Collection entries
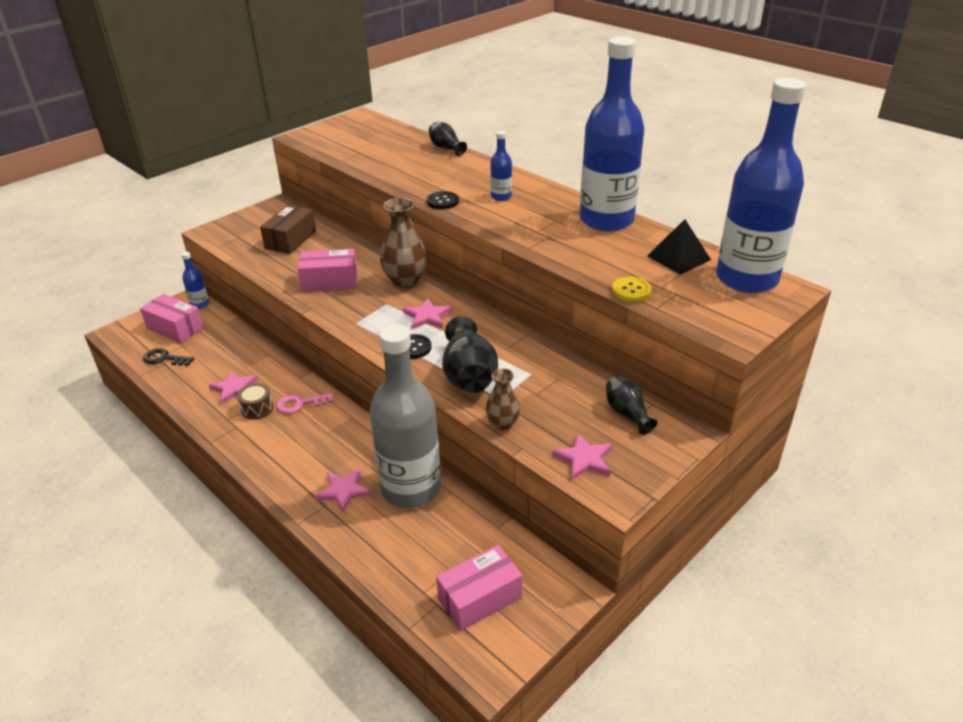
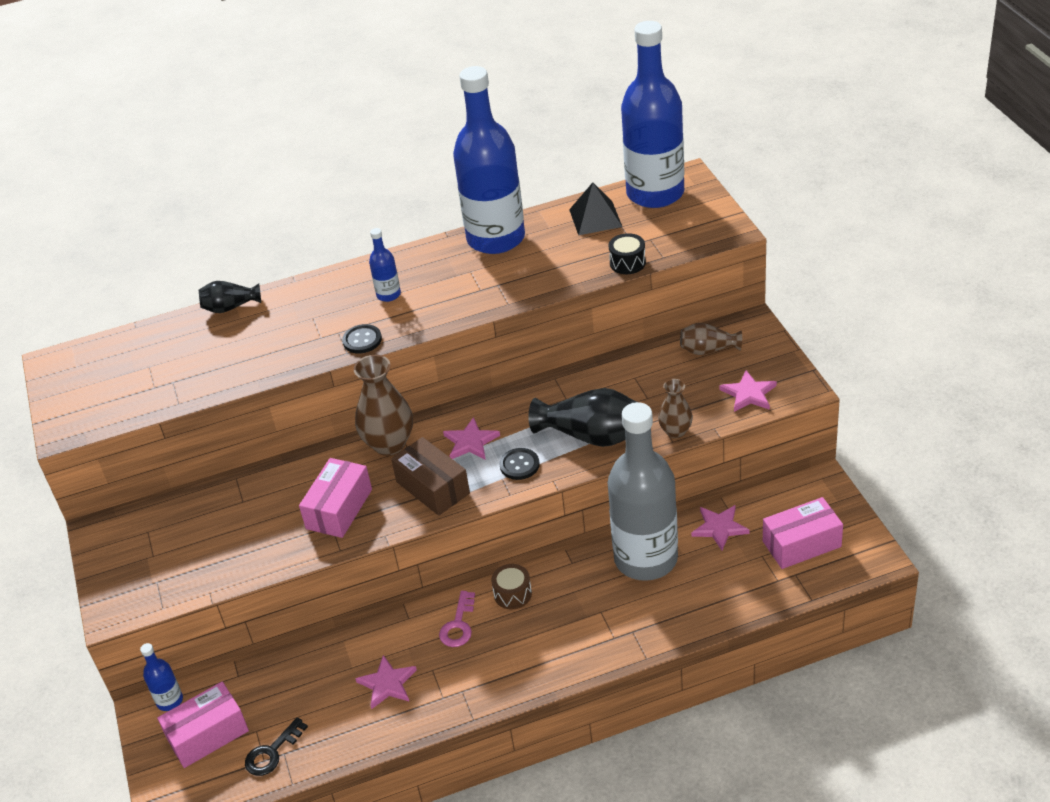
camera: 60 degrees left, 5 degrees up
(257, 408) = (441, 666): brown drum -> brown drum (512, 594)
(290, 240) = (209, 530): brown box -> brown box (432, 488)
(343, 491) = (620, 612): pink star -> pink star (719, 528)
(480, 598) = (801, 544): pink box -> pink box turned 75 degrees clockwise
(627, 413) = (708, 350): black vase -> brown vase
(631, 290) = (627, 263): yellow button -> black drum

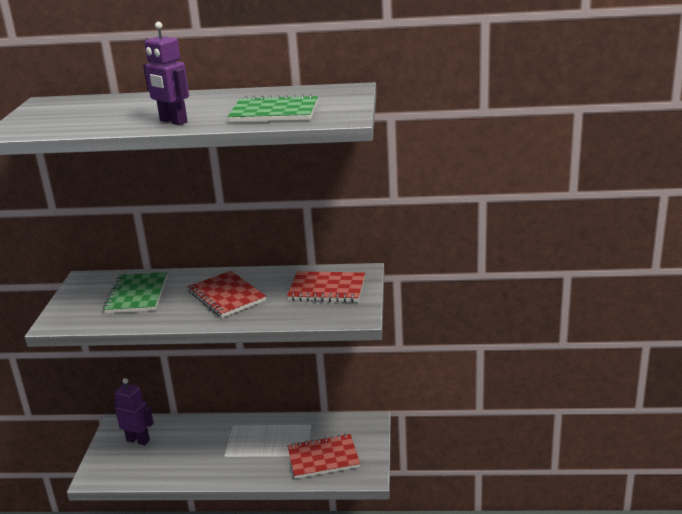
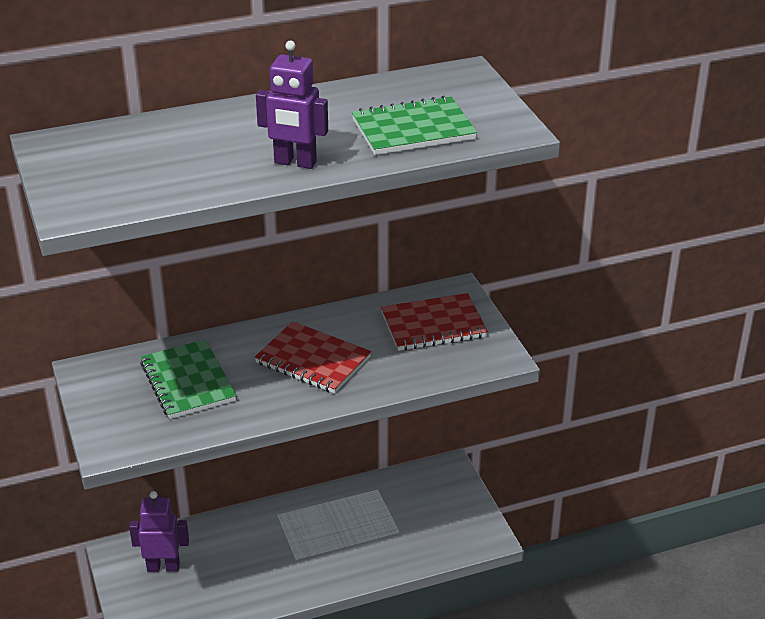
camera: 25 degrees left, 10 degrees up
(323, 458) = (422, 530): red notebook -> none

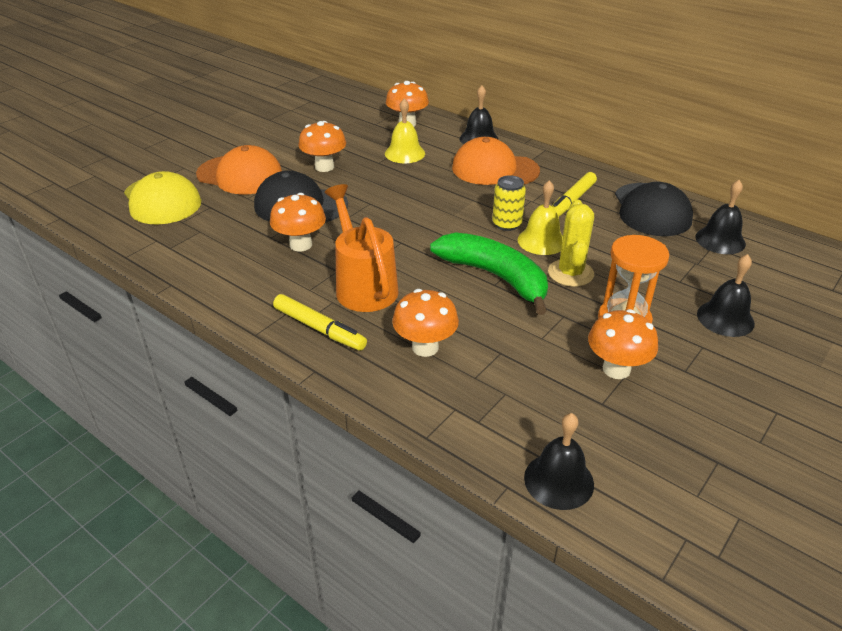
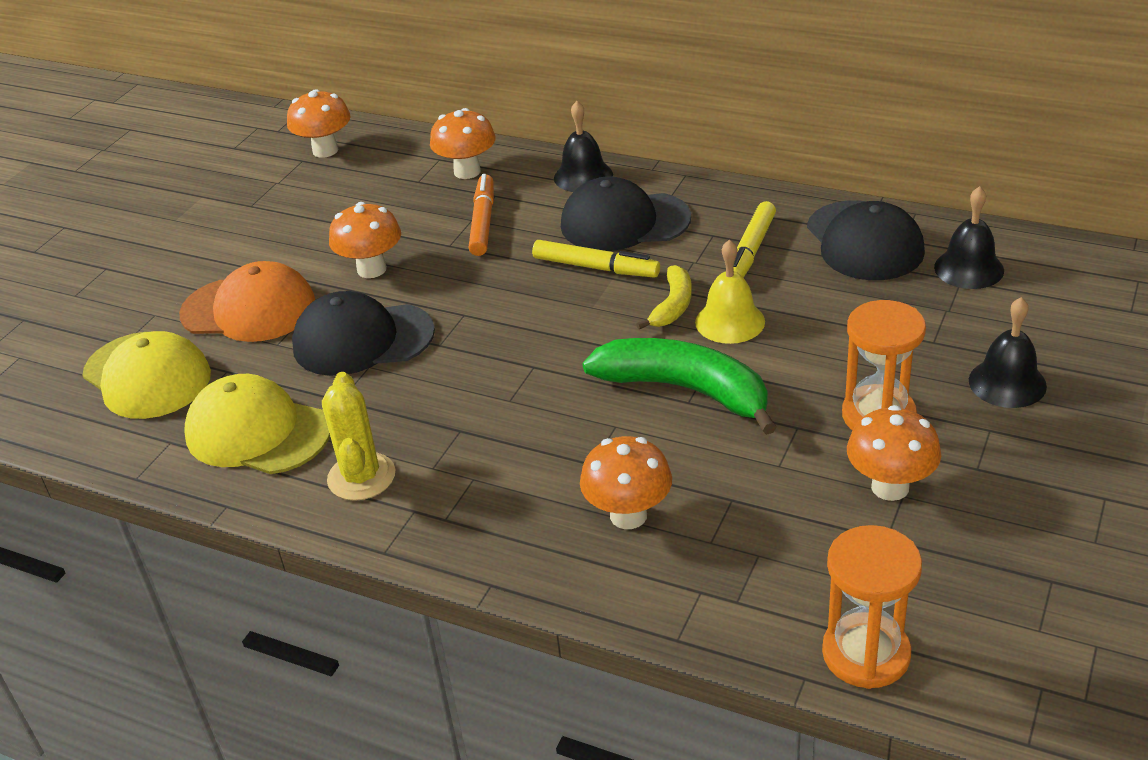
camera: 10 degrees left, 0 degrees up
(211, 245) = (257, 432): none -> yellow cap
(301, 245) = (390, 402): orange mushroom -> orange mushroom (325, 150)
(319, 328) = (472, 522): yellow marker -> yellow marker (596, 267)
(363, 285) = (507, 444): orange watering can -> none
(404, 153) = (483, 222): yellow bell -> orange marker
(494, 169) = (624, 222): orange cap -> black cap
(507, 224) = (673, 306): yellow can -> yellow banana
(559, 480) = (866, 654): black bell -> orange hourglass
(570, 273) = (785, 362): yellow cactus -> yellow cactus (361, 477)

What you will do
No images belong in the copy. Transcribe every record exactly.

Reply to the exercise
camera: 60 degrees left, 5 degrees up
(257, 408) = (441, 666): brown drum -> brown drum (512, 594)
(290, 240) = (209, 530): brown box -> brown box (432, 488)
(343, 491) = (620, 612): pink star -> pink star (719, 528)
(480, 598) = (801, 544): pink box -> pink box turned 75 degrees clockwise
(627, 413) = (708, 350): black vase -> brown vase
(631, 290) = (627, 263): yellow button -> black drum

camera: 25 degrees left, 10 degrees up
(323, 458) = (422, 530): red notebook -> none

camera: 10 degrees left, 0 degrees up
(211, 245) = (257, 432): none -> yellow cap
(301, 245) = (390, 402): orange mushroom -> orange mushroom (325, 150)
(319, 328) = (472, 522): yellow marker -> yellow marker (596, 267)
(363, 285) = (507, 444): orange watering can -> none
(404, 153) = (483, 222): yellow bell -> orange marker
(494, 169) = (624, 222): orange cap -> black cap
(507, 224) = (673, 306): yellow can -> yellow banana
(559, 480) = (866, 654): black bell -> orange hourglass
(570, 273) = (785, 362): yellow cactus -> yellow cactus (361, 477)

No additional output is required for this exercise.